What to do:
Pictures in the data should be dropped; transcribe exactly the lines from the one that has "(337, 376) = (112, 354): white tree -> none" through the one that has "(417, 100) = (480, 116): turquoise".

------------

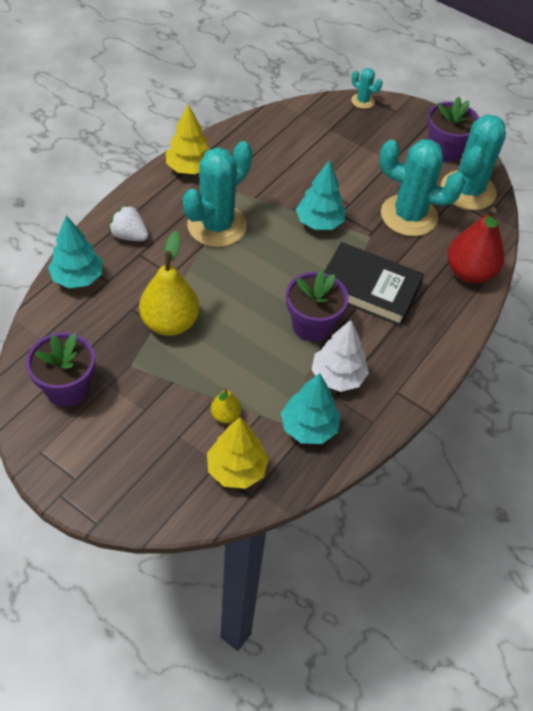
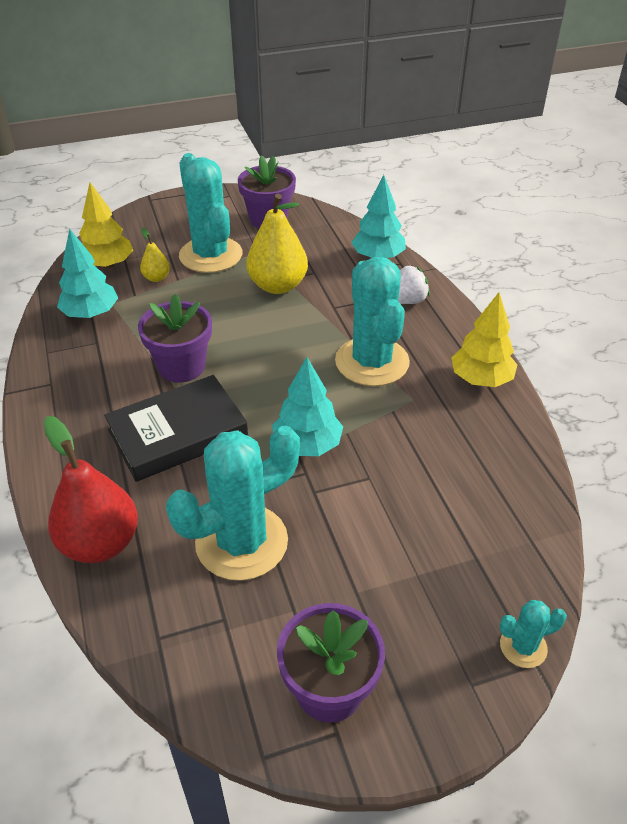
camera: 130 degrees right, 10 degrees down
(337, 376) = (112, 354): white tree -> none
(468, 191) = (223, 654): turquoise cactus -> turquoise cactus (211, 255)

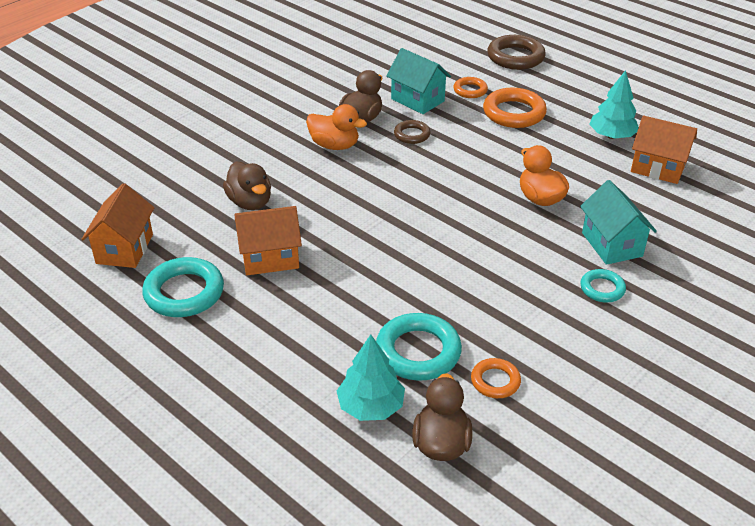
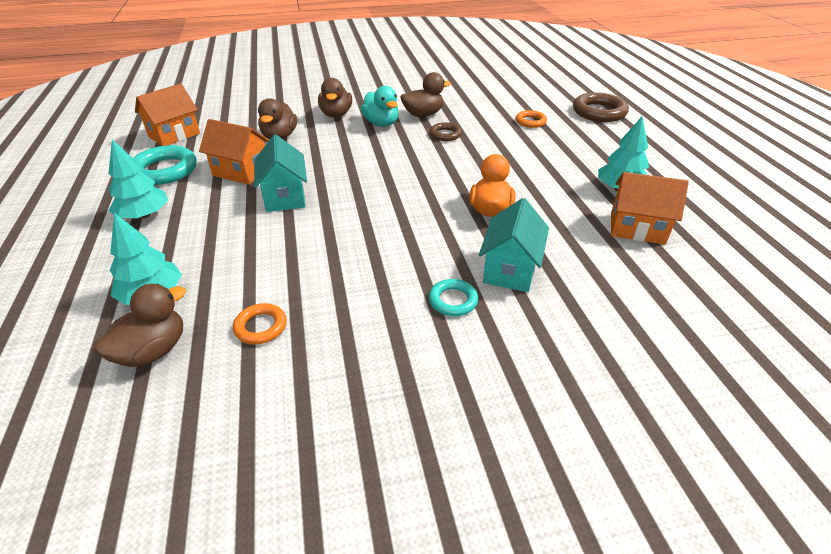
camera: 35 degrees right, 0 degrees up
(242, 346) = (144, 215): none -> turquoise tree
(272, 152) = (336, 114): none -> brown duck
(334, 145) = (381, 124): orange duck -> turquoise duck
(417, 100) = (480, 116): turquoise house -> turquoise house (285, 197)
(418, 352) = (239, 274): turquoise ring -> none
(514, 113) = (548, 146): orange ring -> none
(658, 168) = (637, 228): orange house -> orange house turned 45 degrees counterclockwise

------------

Exercise answer:
(337, 376) = (112, 354): white tree -> none
(468, 191) = (223, 654): turquoise cactus -> turquoise cactus (211, 255)

camera: 35 degrees right, 0 degrees up
(242, 346) = (144, 215): none -> turquoise tree
(272, 152) = (336, 114): none -> brown duck
(334, 145) = (381, 124): orange duck -> turquoise duck
(417, 100) = (480, 116): turquoise house -> turquoise house (285, 197)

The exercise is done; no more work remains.